* Directions *
Word for word, restate the records that follow.

* Dataset records *
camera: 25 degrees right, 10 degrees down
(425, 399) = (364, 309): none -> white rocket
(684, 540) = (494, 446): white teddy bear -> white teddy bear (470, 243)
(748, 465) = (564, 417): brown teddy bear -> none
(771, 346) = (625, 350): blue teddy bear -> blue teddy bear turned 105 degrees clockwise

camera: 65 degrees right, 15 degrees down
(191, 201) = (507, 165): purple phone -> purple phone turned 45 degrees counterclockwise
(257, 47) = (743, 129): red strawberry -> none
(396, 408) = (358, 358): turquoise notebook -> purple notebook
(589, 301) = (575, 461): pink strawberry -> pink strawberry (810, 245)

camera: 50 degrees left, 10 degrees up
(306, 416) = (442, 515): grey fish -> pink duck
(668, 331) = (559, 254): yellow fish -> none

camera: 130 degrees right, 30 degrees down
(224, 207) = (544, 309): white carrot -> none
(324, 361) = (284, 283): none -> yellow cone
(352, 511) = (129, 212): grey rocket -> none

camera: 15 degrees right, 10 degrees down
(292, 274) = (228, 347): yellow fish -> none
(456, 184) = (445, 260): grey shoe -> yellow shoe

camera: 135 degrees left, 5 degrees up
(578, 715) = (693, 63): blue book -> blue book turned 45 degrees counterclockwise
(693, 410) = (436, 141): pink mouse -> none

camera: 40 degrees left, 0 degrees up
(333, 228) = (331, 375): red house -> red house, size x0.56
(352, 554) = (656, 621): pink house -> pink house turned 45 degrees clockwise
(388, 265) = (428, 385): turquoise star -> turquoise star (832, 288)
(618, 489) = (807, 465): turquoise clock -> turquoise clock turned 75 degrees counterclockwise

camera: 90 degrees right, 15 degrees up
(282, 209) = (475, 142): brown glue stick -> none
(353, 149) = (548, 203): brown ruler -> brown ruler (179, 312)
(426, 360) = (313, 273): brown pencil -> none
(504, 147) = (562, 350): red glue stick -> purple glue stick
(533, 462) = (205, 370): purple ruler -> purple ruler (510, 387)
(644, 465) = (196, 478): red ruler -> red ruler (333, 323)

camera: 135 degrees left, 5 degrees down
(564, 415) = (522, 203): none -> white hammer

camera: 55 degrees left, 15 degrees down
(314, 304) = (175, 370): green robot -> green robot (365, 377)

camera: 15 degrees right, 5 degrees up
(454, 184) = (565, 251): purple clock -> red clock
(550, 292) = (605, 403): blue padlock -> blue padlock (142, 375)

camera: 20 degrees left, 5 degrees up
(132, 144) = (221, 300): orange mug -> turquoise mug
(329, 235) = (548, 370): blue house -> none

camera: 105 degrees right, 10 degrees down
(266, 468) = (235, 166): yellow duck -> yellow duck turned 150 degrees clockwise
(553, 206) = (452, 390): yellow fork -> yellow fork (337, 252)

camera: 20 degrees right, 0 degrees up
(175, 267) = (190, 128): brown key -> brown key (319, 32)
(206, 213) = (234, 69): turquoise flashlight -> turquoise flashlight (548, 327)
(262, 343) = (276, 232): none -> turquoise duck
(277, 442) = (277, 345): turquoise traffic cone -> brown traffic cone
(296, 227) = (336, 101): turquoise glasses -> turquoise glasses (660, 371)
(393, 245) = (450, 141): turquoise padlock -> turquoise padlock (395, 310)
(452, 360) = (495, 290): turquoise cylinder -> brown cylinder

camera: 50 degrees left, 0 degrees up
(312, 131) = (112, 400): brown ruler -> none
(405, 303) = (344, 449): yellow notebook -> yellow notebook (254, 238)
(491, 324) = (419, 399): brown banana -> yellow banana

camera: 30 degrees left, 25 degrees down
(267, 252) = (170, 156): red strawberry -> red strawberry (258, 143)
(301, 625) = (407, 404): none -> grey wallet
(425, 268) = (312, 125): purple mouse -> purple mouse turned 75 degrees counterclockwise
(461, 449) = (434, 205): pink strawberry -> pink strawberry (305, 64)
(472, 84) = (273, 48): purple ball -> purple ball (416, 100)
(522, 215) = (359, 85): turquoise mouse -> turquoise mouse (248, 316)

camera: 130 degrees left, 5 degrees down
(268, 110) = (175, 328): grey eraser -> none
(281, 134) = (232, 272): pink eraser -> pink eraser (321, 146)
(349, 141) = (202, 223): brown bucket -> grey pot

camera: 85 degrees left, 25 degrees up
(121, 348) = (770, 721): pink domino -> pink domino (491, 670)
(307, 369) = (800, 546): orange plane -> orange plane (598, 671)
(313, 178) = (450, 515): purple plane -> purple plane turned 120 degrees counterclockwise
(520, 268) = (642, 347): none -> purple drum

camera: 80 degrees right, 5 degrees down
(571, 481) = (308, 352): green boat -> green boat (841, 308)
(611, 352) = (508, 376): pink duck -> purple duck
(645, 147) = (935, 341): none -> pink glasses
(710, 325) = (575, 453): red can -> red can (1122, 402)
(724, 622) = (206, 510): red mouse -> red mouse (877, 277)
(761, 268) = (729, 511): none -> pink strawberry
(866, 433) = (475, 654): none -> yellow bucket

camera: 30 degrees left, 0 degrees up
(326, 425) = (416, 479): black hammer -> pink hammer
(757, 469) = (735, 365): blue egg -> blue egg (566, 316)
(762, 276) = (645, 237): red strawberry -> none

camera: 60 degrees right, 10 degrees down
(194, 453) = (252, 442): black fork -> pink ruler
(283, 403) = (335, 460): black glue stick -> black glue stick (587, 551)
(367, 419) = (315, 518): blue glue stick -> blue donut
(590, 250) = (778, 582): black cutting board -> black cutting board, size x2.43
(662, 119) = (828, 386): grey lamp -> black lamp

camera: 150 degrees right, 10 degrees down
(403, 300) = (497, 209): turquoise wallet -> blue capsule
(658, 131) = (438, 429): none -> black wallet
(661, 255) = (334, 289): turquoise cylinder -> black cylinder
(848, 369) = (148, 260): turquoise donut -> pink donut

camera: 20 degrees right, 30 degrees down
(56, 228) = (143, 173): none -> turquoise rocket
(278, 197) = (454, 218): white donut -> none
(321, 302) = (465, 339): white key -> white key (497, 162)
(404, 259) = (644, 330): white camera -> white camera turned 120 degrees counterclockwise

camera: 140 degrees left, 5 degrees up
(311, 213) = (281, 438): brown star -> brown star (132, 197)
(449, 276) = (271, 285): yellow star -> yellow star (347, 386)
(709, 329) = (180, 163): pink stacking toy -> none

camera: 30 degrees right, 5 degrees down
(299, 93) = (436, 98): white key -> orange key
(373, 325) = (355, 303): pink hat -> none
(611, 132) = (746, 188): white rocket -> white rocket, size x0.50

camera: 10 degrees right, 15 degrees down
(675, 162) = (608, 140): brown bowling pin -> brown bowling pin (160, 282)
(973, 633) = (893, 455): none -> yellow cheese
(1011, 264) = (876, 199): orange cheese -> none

* Answer *
camera: 25 degrees right, 10 degrees down
(425, 399) = (364, 309): none -> white rocket
(684, 540) = (494, 446): white teddy bear -> white teddy bear (470, 243)
(748, 465) = (564, 417): brown teddy bear -> none
(771, 346) = (625, 350): blue teddy bear -> blue teddy bear turned 105 degrees clockwise

camera: 65 degrees right, 15 degrees down
(191, 201) = (507, 165): purple phone -> purple phone turned 45 degrees counterclockwise
(257, 47) = (743, 129): red strawberry -> none
(396, 408) = (358, 358): turquoise notebook -> purple notebook
(589, 301) = (575, 461): pink strawberry -> pink strawberry (810, 245)

camera: 50 degrees left, 10 degrees up
(306, 416) = (442, 515): grey fish -> pink duck
(668, 331) = (559, 254): yellow fish -> none

camera: 130 degrees right, 30 degrees down
(224, 207) = (544, 309): white carrot -> none
(324, 361) = (284, 283): none -> yellow cone
(352, 511) = (129, 212): grey rocket -> none

camera: 15 degrees right, 10 degrees down
(292, 274) = (228, 347): yellow fish -> none
(456, 184) = (445, 260): grey shoe -> yellow shoe

camera: 135 degrees left, 5 degrees up
(578, 715) = (693, 63): blue book -> blue book turned 45 degrees counterclockwise
(693, 410) = (436, 141): pink mouse -> none

camera: 40 degrees left, 0 degrees up
(333, 228) = (331, 375): red house -> red house, size x0.56
(352, 554) = (656, 621): pink house -> pink house turned 45 degrees clockwise
(388, 265) = (428, 385): turquoise star -> turquoise star (832, 288)
(618, 489) = (807, 465): turquoise clock -> turquoise clock turned 75 degrees counterclockwise

camera: 90 degrees right, 15 degrees up
(282, 209) = (475, 142): brown glue stick -> none
(353, 149) = (548, 203): brown ruler -> brown ruler (179, 312)
(426, 360) = (313, 273): brown pencil -> none
(504, 147) = (562, 350): red glue stick -> purple glue stick
(533, 462) = (205, 370): purple ruler -> purple ruler (510, 387)
(644, 465) = (196, 478): red ruler -> red ruler (333, 323)

camera: 135 degrees left, 5 degrees down
(564, 415) = (522, 203): none -> white hammer

camera: 55 degrees left, 15 degrees down
(314, 304) = (175, 370): green robot -> green robot (365, 377)

camera: 15 degrees right, 5 degrees up
(454, 184) = (565, 251): purple clock -> red clock
(550, 292) = (605, 403): blue padlock -> blue padlock (142, 375)

camera: 20 degrees left, 5 degrees up
(132, 144) = (221, 300): orange mug -> turquoise mug
(329, 235) = (548, 370): blue house -> none

camera: 105 degrees right, 10 degrees down
(266, 468) = (235, 166): yellow duck -> yellow duck turned 150 degrees clockwise
(553, 206) = (452, 390): yellow fork -> yellow fork (337, 252)

camera: 20 degrees right, 0 degrees up
(175, 267) = (190, 128): brown key -> brown key (319, 32)
(206, 213) = (234, 69): turquoise flashlight -> turquoise flashlight (548, 327)
(262, 343) = (276, 232): none -> turquoise duck
(277, 442) = (277, 345): turquoise traffic cone -> brown traffic cone
(296, 227) = (336, 101): turquoise glasses -> turquoise glasses (660, 371)
(393, 245) = (450, 141): turquoise padlock -> turquoise padlock (395, 310)
(452, 360) = (495, 290): turquoise cylinder -> brown cylinder

camera: 50 degrees left, 0 degrees up
(312, 131) = (112, 400): brown ruler -> none
(405, 303) = (344, 449): yellow notebook -> yellow notebook (254, 238)
(491, 324) = (419, 399): brown banana -> yellow banana

camera: 30 degrees left, 25 degrees down
(267, 252) = (170, 156): red strawberry -> red strawberry (258, 143)
(301, 625) = (407, 404): none -> grey wallet
(425, 268) = (312, 125): purple mouse -> purple mouse turned 75 degrees counterclockwise
(461, 449) = (434, 205): pink strawberry -> pink strawberry (305, 64)
(472, 84) = (273, 48): purple ball -> purple ball (416, 100)
(522, 215) = (359, 85): turquoise mouse -> turquoise mouse (248, 316)

camera: 130 degrees left, 5 degrees down
(268, 110) = (175, 328): grey eraser -> none
(281, 134) = (232, 272): pink eraser -> pink eraser (321, 146)
(349, 141) = (202, 223): brown bucket -> grey pot

camera: 85 degrees left, 25 degrees up
(121, 348) = (770, 721): pink domino -> pink domino (491, 670)
(307, 369) = (800, 546): orange plane -> orange plane (598, 671)
(313, 178) = (450, 515): purple plane -> purple plane turned 120 degrees counterclockwise
(520, 268) = (642, 347): none -> purple drum

camera: 80 degrees right, 5 degrees down
(571, 481) = (308, 352): green boat -> green boat (841, 308)
(611, 352) = (508, 376): pink duck -> purple duck
(645, 147) = (935, 341): none -> pink glasses
(710, 325) = (575, 453): red can -> red can (1122, 402)
(724, 622) = (206, 510): red mouse -> red mouse (877, 277)
(761, 268) = (729, 511): none -> pink strawberry
(866, 433) = (475, 654): none -> yellow bucket

camera: 30 degrees left, 0 degrees up
(326, 425) = (416, 479): black hammer -> pink hammer
(757, 469) = (735, 365): blue egg -> blue egg (566, 316)
(762, 276) = (645, 237): red strawberry -> none

camera: 60 degrees right, 10 degrees down
(194, 453) = (252, 442): black fork -> pink ruler
(283, 403) = (335, 460): black glue stick -> black glue stick (587, 551)
(367, 419) = (315, 518): blue glue stick -> blue donut
(590, 250) = (778, 582): black cutting board -> black cutting board, size x2.43
(662, 119) = (828, 386): grey lamp -> black lamp

camera: 150 degrees right, 10 degrees down
(403, 300) = (497, 209): turquoise wallet -> blue capsule
(658, 131) = (438, 429): none -> black wallet
(661, 255) = (334, 289): turquoise cylinder -> black cylinder
(848, 369) = (148, 260): turquoise donut -> pink donut

camera: 20 degrees right, 30 degrees down
(56, 228) = (143, 173): none -> turquoise rocket
(278, 197) = (454, 218): white donut -> none
(321, 302) = (465, 339): white key -> white key (497, 162)
(404, 259) = (644, 330): white camera -> white camera turned 120 degrees counterclockwise

camera: 140 degrees left, 5 degrees up
(311, 213) = (281, 438): brown star -> brown star (132, 197)
(449, 276) = (271, 285): yellow star -> yellow star (347, 386)
(709, 329) = (180, 163): pink stacking toy -> none

camera: 30 degrees right, 5 degrees down
(299, 93) = (436, 98): white key -> orange key
(373, 325) = (355, 303): pink hat -> none
(611, 132) = (746, 188): white rocket -> white rocket, size x0.50

camera: 10 degrees right, 15 degrees down
(675, 162) = (608, 140): brown bowling pin -> brown bowling pin (160, 282)
(973, 633) = (893, 455): none -> yellow cheese
(1011, 264) = (876, 199): orange cheese -> none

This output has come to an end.